**ABOUT THIS TASK**
The answer should hold only the lines from the one containing "none -> red 1x1 cone [355,253,386,298]" through the one containing "none -> red 1x1 plate [300,361,343,405]" in the entries below, copied exactly, without pictures.

(Recorded data)
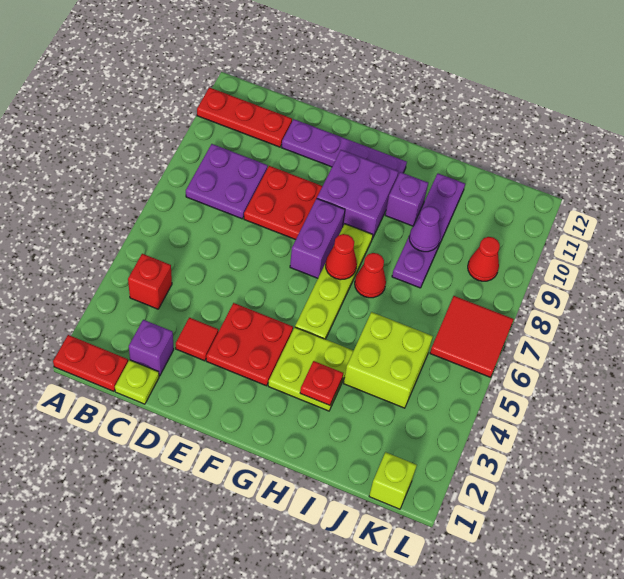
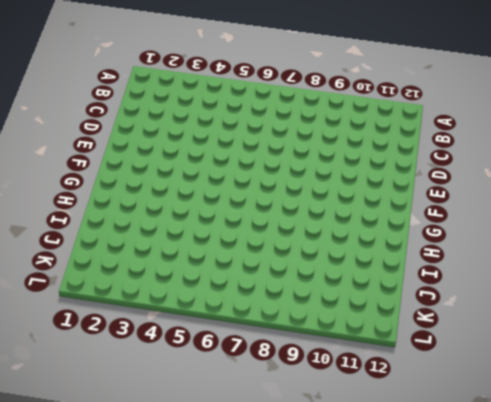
none -> red 1x2 plate [53,335,128,391]
none -> red 1x3 plate [197,87,292,147]
none -> red 1x1 brick [128,254,172,309]

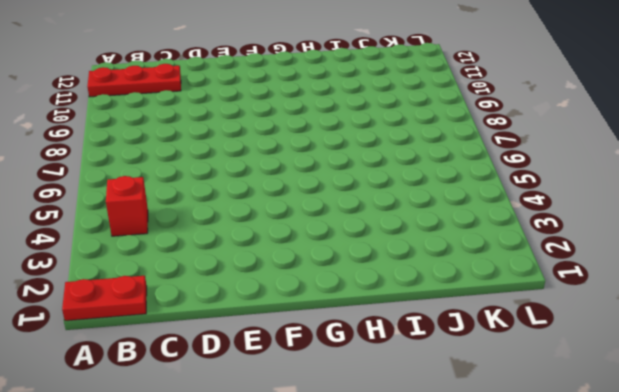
none -> purple 2x2 plate [186,144,268,219]
none -> lime 1x1 plate [115,360,159,404]
none -> purple 1x1 brick [129,320,174,376]

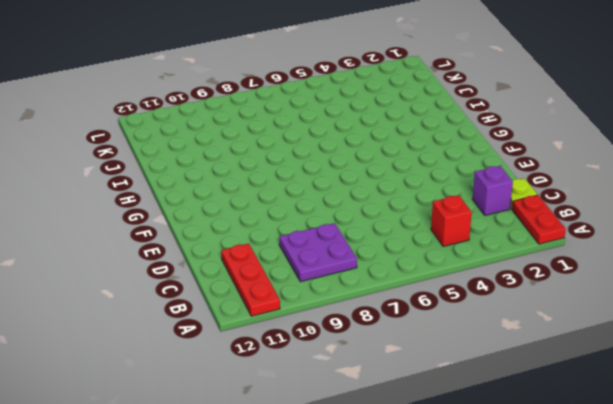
none -> red 1x1 tile [176,318,218,361]
none -> red 2x2 plate [244,166,322,240]
none -> purple 1x4 plate [282,119,407,175]

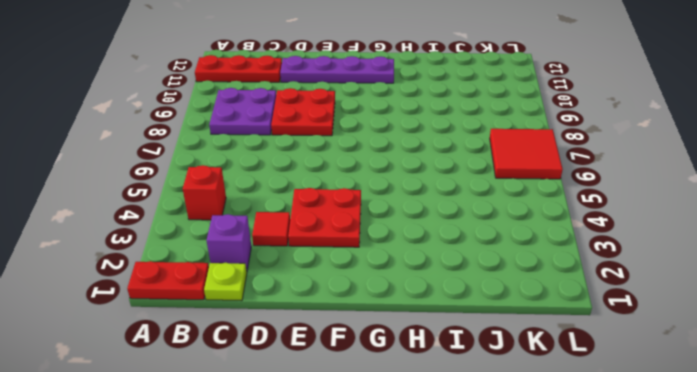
none -> purple 1x2 brick [290,199,345,278]
none -> purple 2x2 brick [317,150,398,239]
none -> lime 2x2 plate [268,327,354,411]

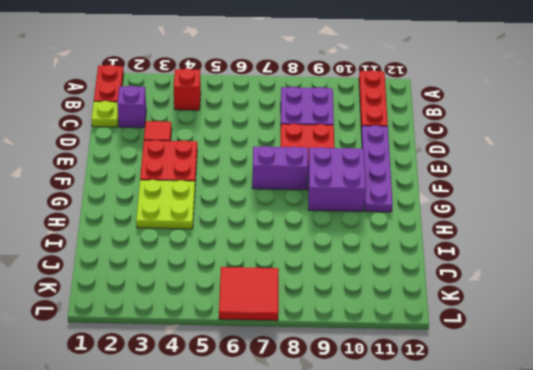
none -> lime 1x4 plate [295,224,373,339]
none -> red 1x1 cone [355,253,386,298]
none -> purple 1x1 brick [385,172,428,226]

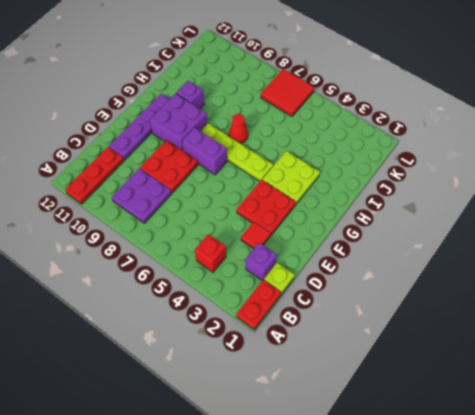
none -> lime 2x2 brick [344,312,433,408]
none -> purple 1x4 plate [392,174,465,288]
none -> lime 1x1 brick [369,452,417,509]

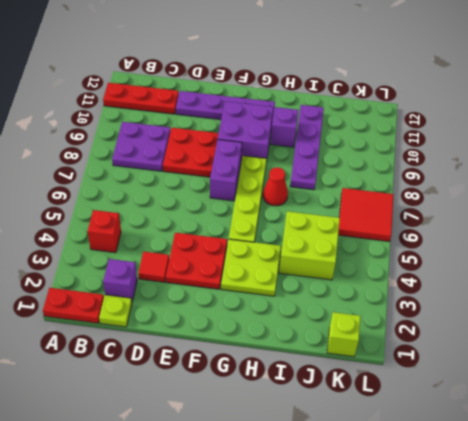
none -> red 1x1 cone [468,237,500,281]
none -> red 1x1 cone [326,234,357,280]
none -> red 1x1 plate [300,361,343,405]

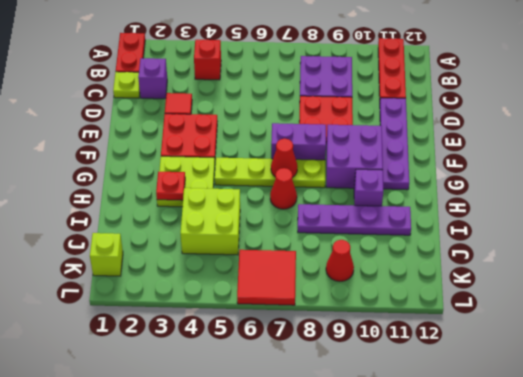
none -> purple 1x1 cone [409,206,441,252]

**OUTPUT BELOW**
none -> red 1x1 cone [355,253,386,298]
none -> purple 1x1 brick [385,172,428,226]

none -> lime 2x2 brick [344,312,433,408]
none -> purple 1x4 plate [392,174,465,288]
none -> lime 1x1 brick [369,452,417,509]

none -> red 1x1 cone [468,237,500,281]
none -> red 1x1 cone [326,234,357,280]
none -> red 1x1 plate [300,361,343,405]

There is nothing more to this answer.